***** Supplied information *****

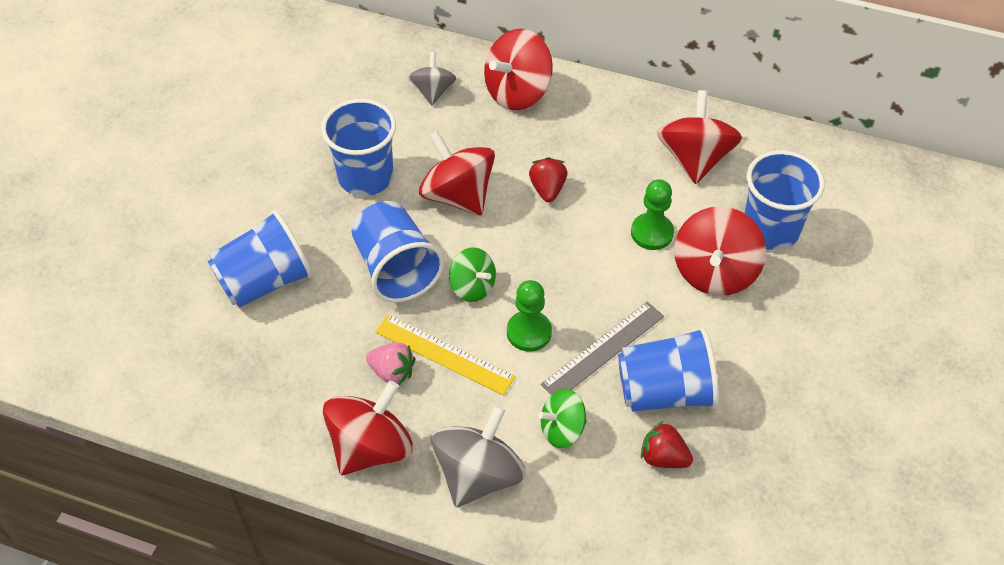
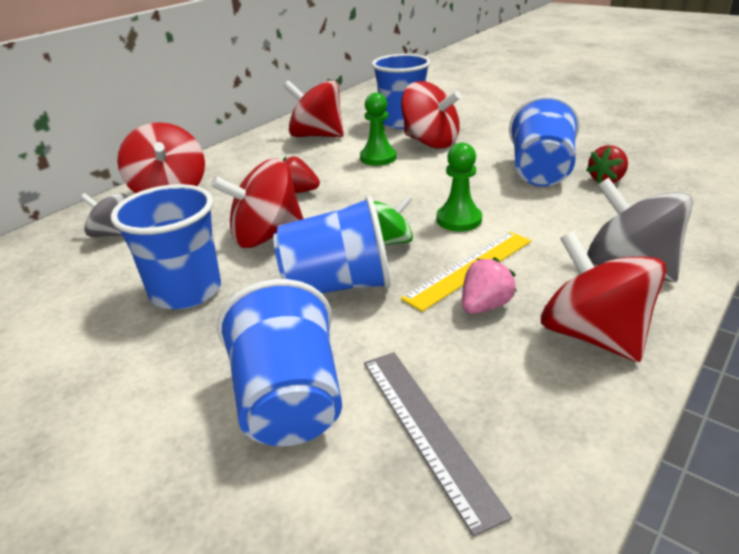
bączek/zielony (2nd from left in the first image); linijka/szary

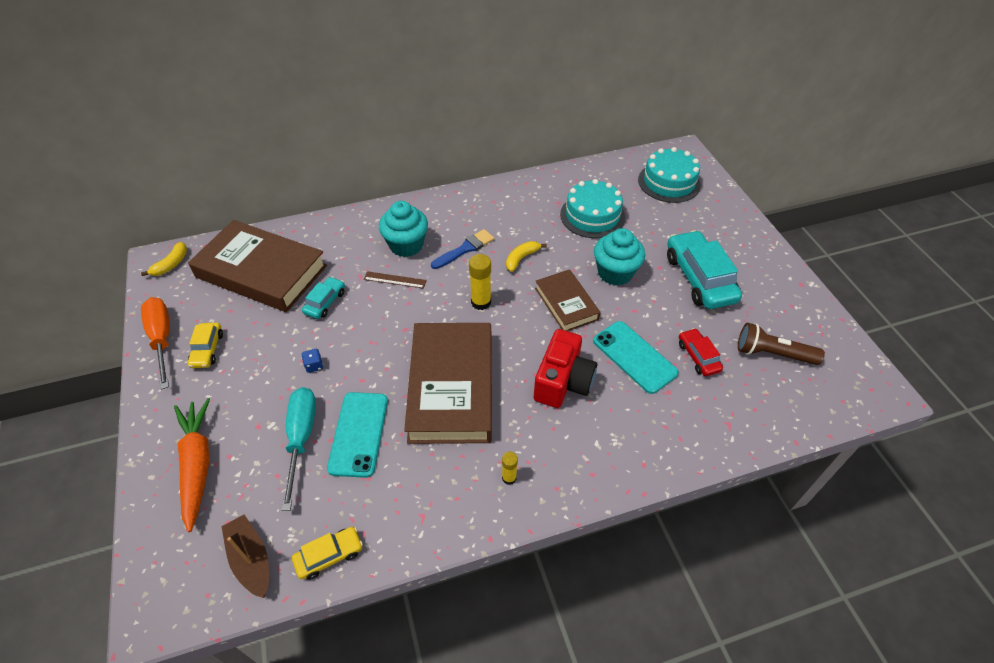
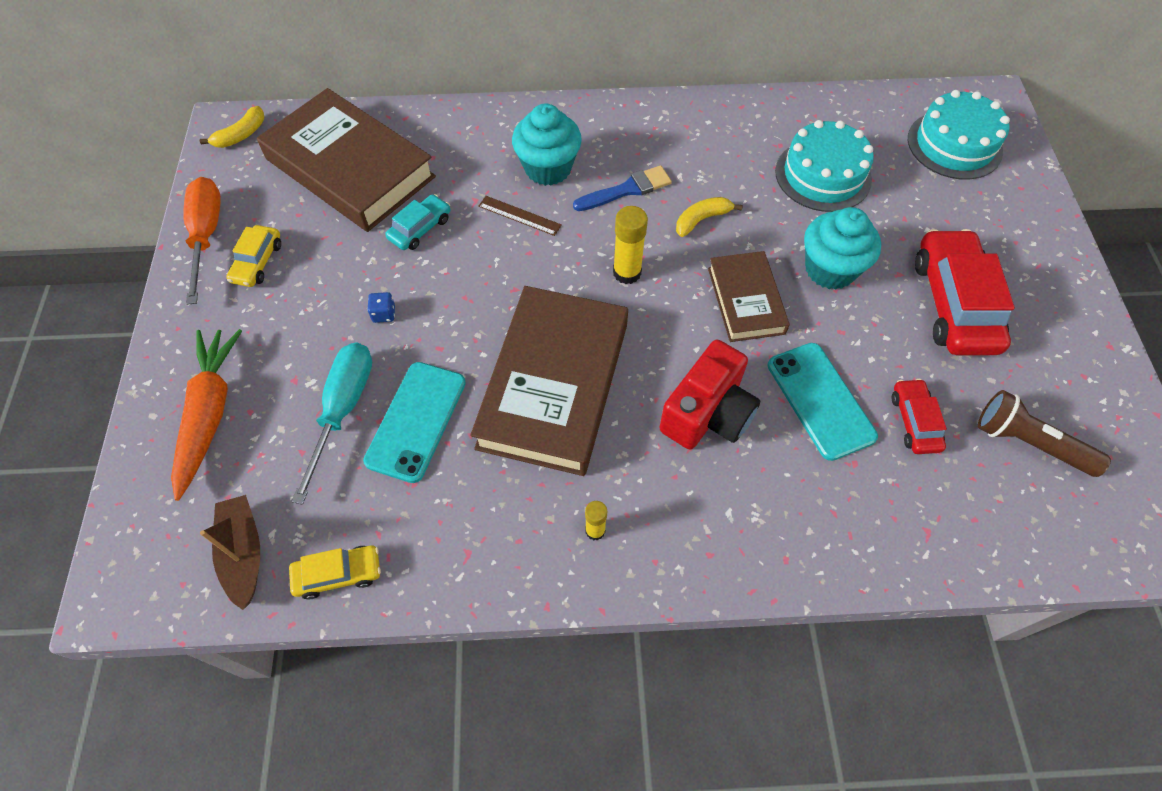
samochód/czerwony (2nd from left)

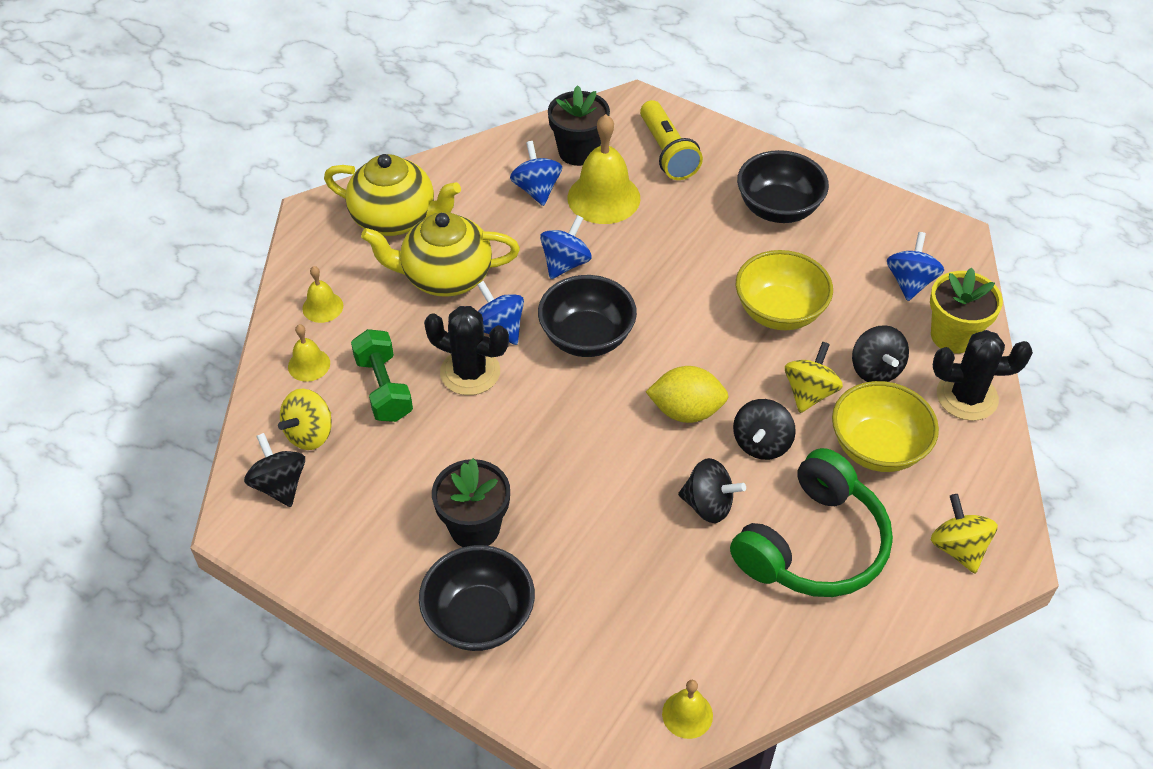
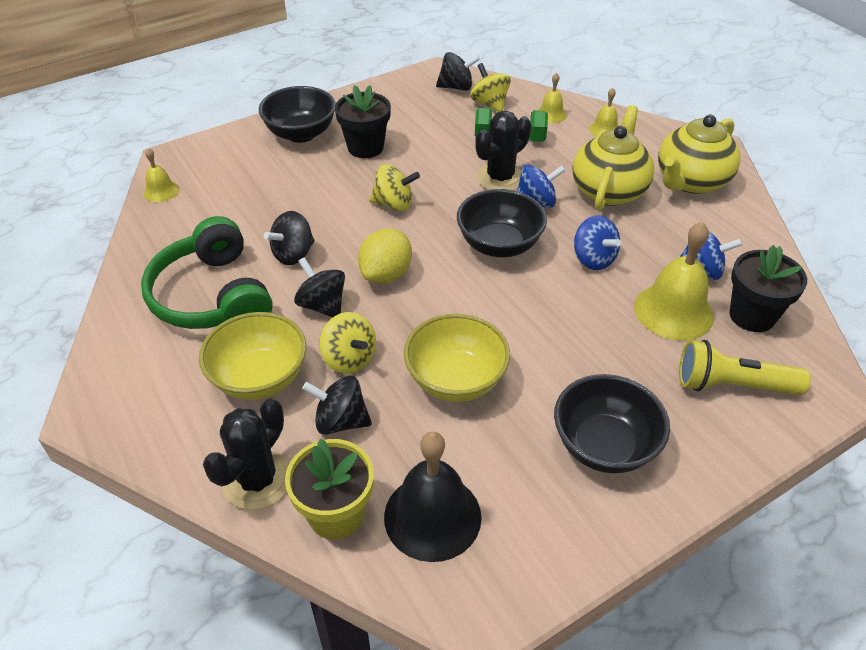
dzwonek/czarny; bączek/żółty (2nd from left)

*****

__Task prompt__: Repeat the material above exactly. Leave every picture out of it.

__Written answer__:
bączek/zielony (2nd from left in the first image); linijka/szary

samochód/czerwony (2nd from left)

dzwonek/czarny; bączek/żółty (2nd from left)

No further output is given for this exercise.